- Given information:
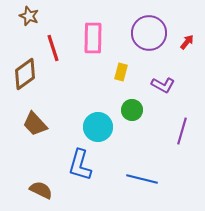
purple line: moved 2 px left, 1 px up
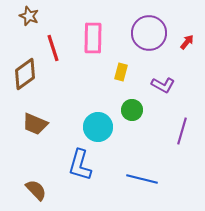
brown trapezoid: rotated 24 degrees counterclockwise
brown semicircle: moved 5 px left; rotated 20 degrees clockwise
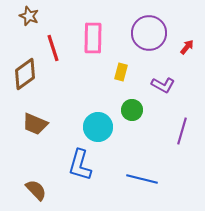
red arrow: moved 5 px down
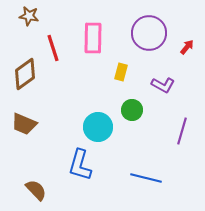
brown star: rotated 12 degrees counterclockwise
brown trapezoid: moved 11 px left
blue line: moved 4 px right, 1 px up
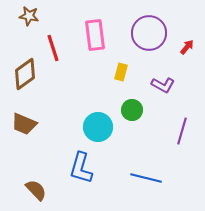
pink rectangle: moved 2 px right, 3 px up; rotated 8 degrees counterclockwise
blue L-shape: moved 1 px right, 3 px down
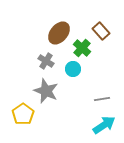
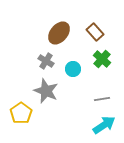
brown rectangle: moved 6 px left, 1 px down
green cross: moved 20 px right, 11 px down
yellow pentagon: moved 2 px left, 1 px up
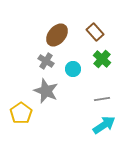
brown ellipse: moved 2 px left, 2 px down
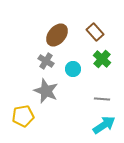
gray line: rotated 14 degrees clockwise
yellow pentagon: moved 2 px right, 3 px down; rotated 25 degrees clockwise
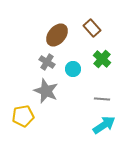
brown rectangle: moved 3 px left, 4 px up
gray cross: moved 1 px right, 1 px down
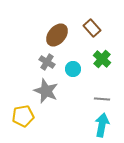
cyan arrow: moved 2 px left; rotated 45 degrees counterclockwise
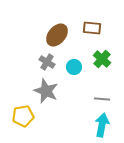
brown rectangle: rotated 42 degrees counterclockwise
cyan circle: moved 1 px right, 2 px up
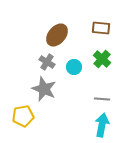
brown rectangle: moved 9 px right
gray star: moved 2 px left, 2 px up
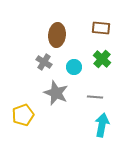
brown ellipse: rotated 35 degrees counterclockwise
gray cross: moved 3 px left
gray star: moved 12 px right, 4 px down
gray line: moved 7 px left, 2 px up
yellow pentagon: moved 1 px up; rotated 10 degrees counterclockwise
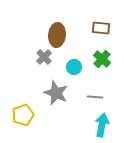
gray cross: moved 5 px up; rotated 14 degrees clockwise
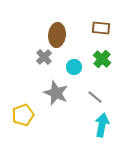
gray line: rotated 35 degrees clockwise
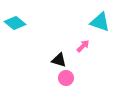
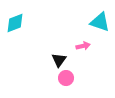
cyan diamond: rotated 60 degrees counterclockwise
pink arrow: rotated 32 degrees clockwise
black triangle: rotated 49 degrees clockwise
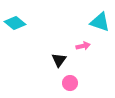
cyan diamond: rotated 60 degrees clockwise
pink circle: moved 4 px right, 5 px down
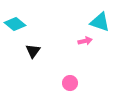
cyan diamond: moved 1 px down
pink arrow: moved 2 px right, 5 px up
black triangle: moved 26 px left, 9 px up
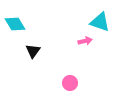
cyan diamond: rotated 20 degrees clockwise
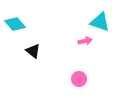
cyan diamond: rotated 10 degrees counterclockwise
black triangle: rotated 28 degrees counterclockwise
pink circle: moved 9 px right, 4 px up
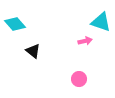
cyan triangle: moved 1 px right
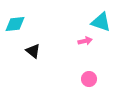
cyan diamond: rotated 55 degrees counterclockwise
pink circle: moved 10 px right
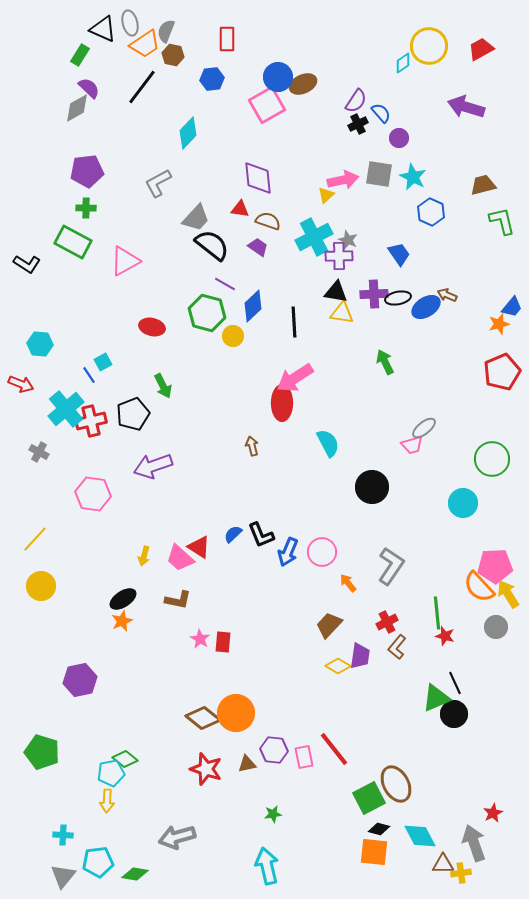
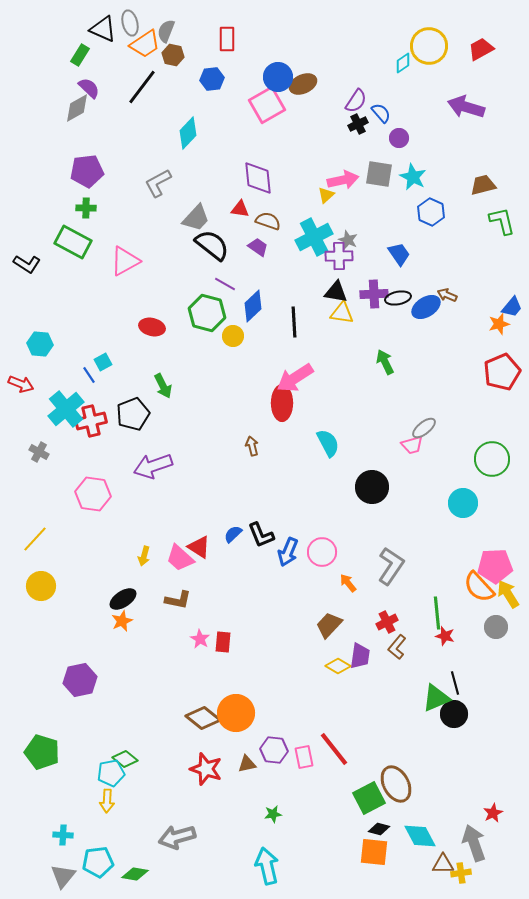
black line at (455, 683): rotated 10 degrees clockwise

- Task goal: Print every line of the items above word for word, leaving out the picture lines.

- Task response:
purple line: moved 2 px left, 1 px up
brown trapezoid: rotated 24 degrees counterclockwise
brown semicircle: moved 5 px left; rotated 20 degrees clockwise
red arrow: moved 5 px down
brown star: rotated 12 degrees counterclockwise
brown trapezoid: moved 11 px left
blue line: moved 4 px right, 1 px up
pink rectangle: moved 2 px right, 3 px up; rotated 8 degrees counterclockwise
blue L-shape: moved 1 px right, 3 px down
brown rectangle: moved 6 px left, 1 px down
green cross: moved 20 px right, 11 px down
yellow pentagon: moved 2 px left, 1 px up
brown ellipse: moved 2 px left, 2 px down
gray line: rotated 14 degrees clockwise
yellow pentagon: moved 2 px right, 3 px down; rotated 25 degrees clockwise
brown rectangle: moved 3 px left, 4 px up
gray cross: moved 1 px right, 1 px down
cyan arrow: moved 2 px left; rotated 45 degrees counterclockwise
brown rectangle: rotated 42 degrees counterclockwise
cyan circle: moved 1 px right, 2 px up
brown rectangle: moved 9 px right
gray star: moved 2 px left, 2 px up
brown ellipse: rotated 35 degrees counterclockwise
gray cross: moved 3 px left
gray star: moved 12 px right, 4 px down
gray line: moved 7 px left, 2 px up
yellow pentagon: moved 1 px up; rotated 10 degrees counterclockwise
gray cross: moved 5 px up; rotated 14 degrees clockwise
gray line: rotated 35 degrees clockwise
cyan diamond: rotated 60 degrees counterclockwise
pink arrow: rotated 32 degrees clockwise
black triangle: rotated 49 degrees clockwise
cyan diamond: rotated 60 degrees clockwise
pink circle: moved 4 px right, 5 px down
cyan diamond: moved 1 px down
pink arrow: moved 2 px right, 5 px up
black triangle: moved 26 px left, 9 px up
cyan diamond: rotated 20 degrees clockwise
cyan diamond: rotated 10 degrees counterclockwise
black triangle: rotated 28 degrees counterclockwise
pink circle: moved 9 px right, 4 px up
cyan triangle: moved 1 px right
cyan diamond: rotated 55 degrees counterclockwise
pink circle: moved 10 px right
black line at (455, 683): rotated 10 degrees clockwise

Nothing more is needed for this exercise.